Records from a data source
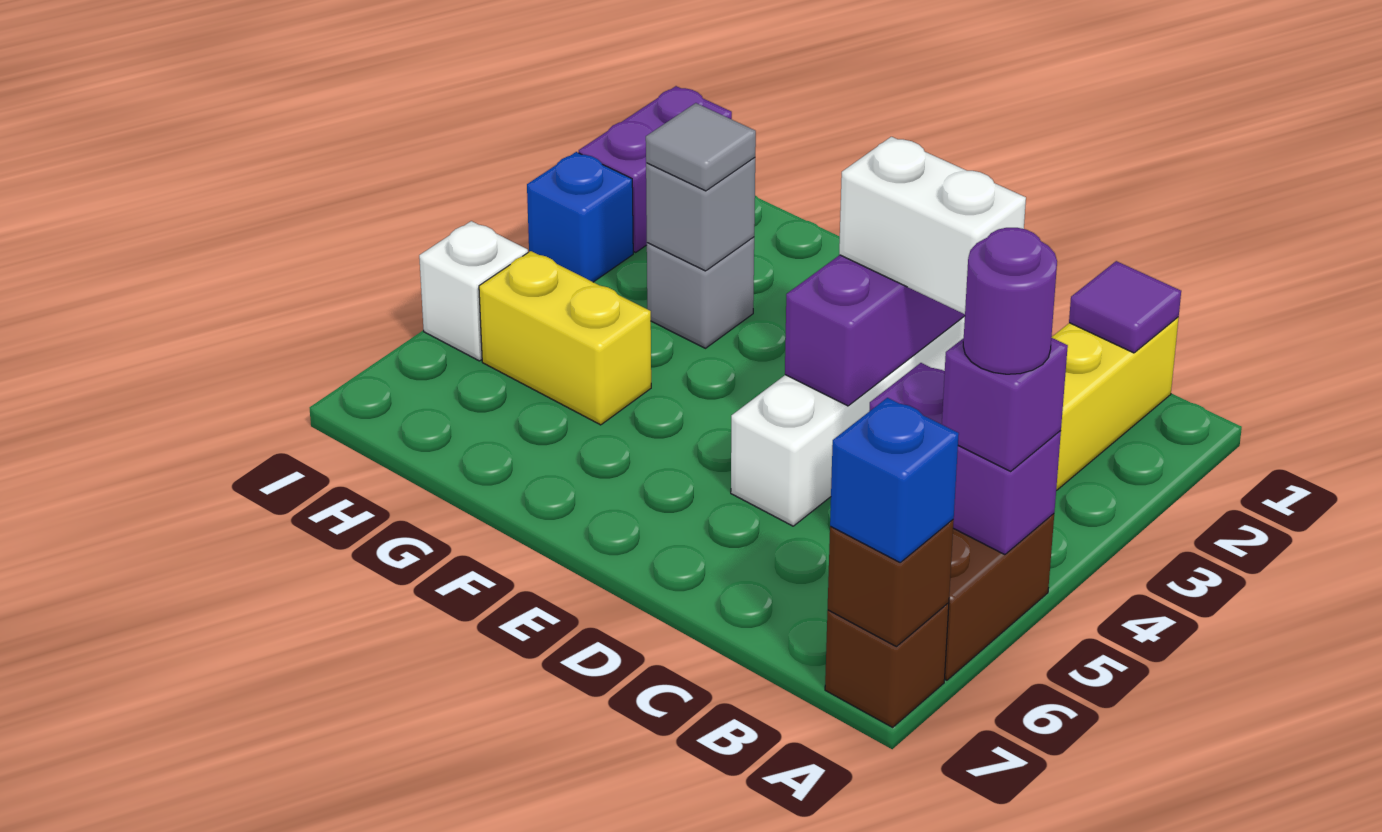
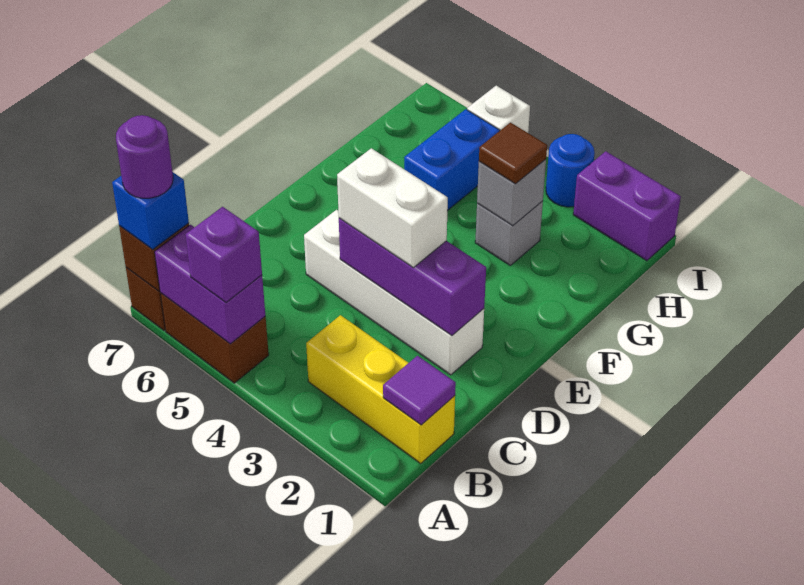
purple brick A5:B5 level 2 -> purple brick A5:A6 level 2
purple round brick A5 level 4 -> purple round brick A7 level 4
white brick C3:D3 level 3 -> white brick D3:D4 level 3
grey tile G3 level 3 -> brown tile G3 level 3
yellow brick G5:H5 level 1 -> blue brick G5:H5 level 1
blue brick I3 level 1 -> blue round brick I3 level 1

Exercise directions → The answer must consist of the entries above, reproduced word for word, without any pictures.

Result of the task →
purple brick A5:B5 level 2 -> purple brick A5:A6 level 2
purple round brick A5 level 4 -> purple round brick A7 level 4
white brick C3:D3 level 3 -> white brick D3:D4 level 3
grey tile G3 level 3 -> brown tile G3 level 3
yellow brick G5:H5 level 1 -> blue brick G5:H5 level 1
blue brick I3 level 1 -> blue round brick I3 level 1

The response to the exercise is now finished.